| BRIEF |
All lines from the one that contains "CN1 pin 1: SIG3 -> SIG5" through the close of the entries below are to be repeated exactly, without any pictures.

(SOURCE DATA Opens)

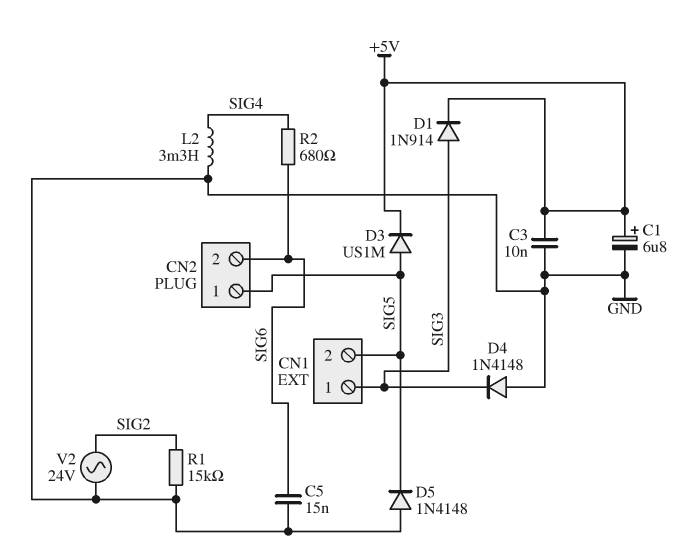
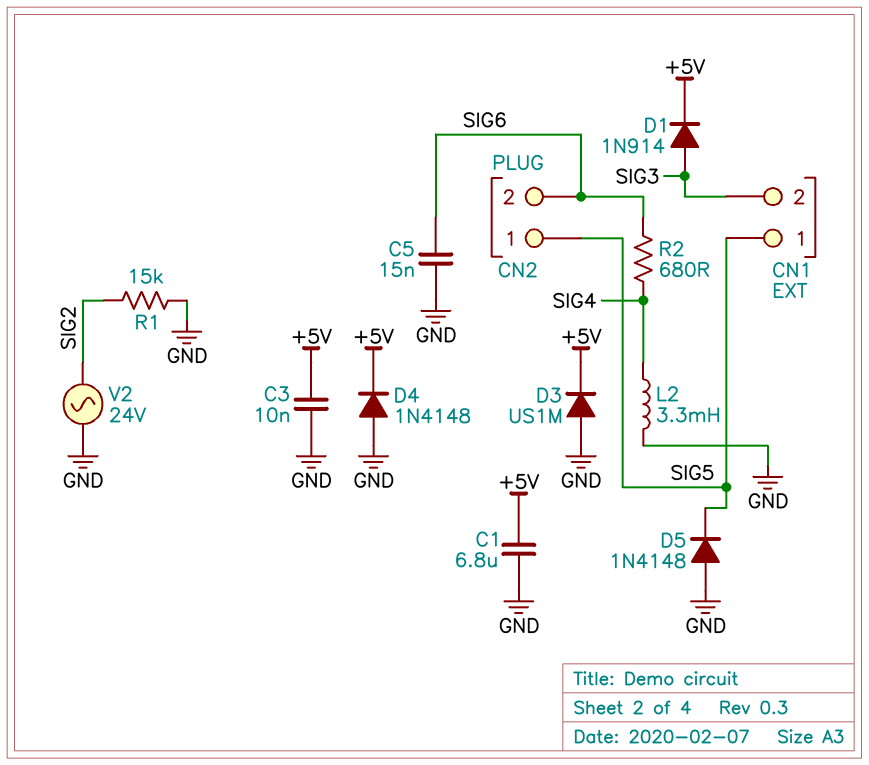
C1: 6.8uF (plus +5V, minus GND) -> 6.8uF (+5V, GND)
CN1 pin 1: SIG3 -> SIG5
CN1 pin 2: SIG5 -> SIG3
D3: diode US1M (A SIG5, K +5V) -> diode US1M (A GND, K +5V)
D4: diode 1N4148 (A GND, K SIG3) -> diode 1N4148 (A GND, K +5V)

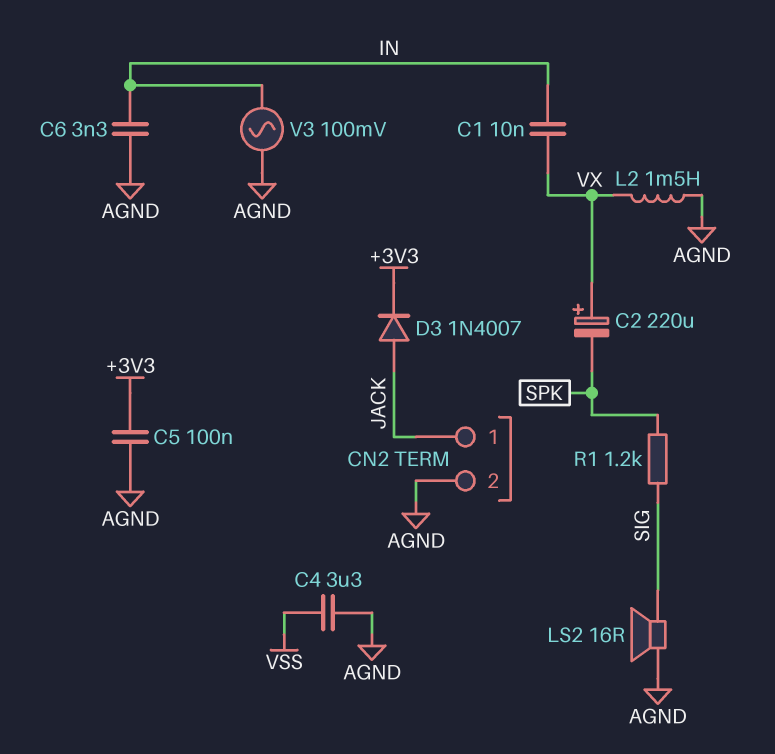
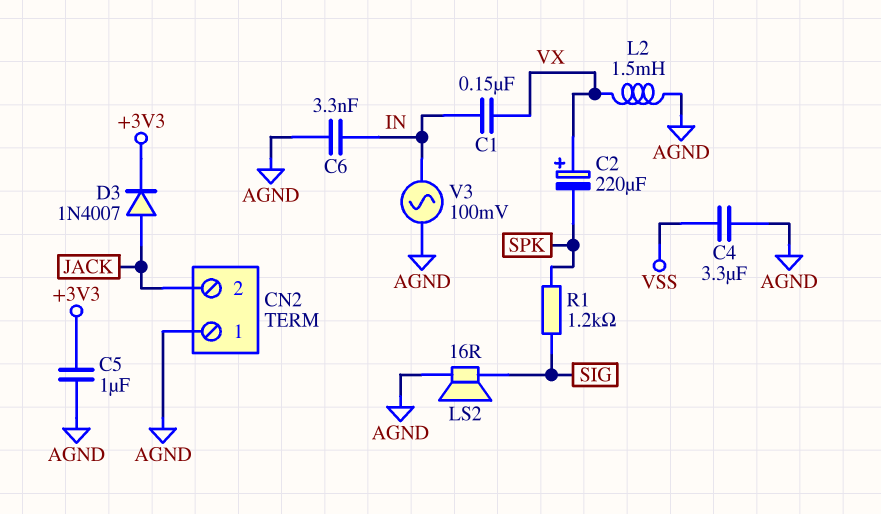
C1: 10nF (IN, VX) -> 150nF (IN, VX)
C5: 100nF (+3V3, AGND) -> 1uF (+3V3, AGND)
CN2 pin 1: JACK -> AGND
CN2 pin 2: AGND -> JACK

(SOURCE DATA Closes)

| WORKED SOLUTION |
CN1 pin 1: SIG3 -> SIG5
CN1 pin 2: SIG5 -> SIG3
D3: diode US1M (A SIG5, K +5V) -> diode US1M (A GND, K +5V)
D4: diode 1N4148 (A GND, K SIG3) -> diode 1N4148 (A GND, K +5V)

C1: 10nF (IN, VX) -> 150nF (IN, VX)
C5: 100nF (+3V3, AGND) -> 1uF (+3V3, AGND)
CN2 pin 1: JACK -> AGND
CN2 pin 2: AGND -> JACK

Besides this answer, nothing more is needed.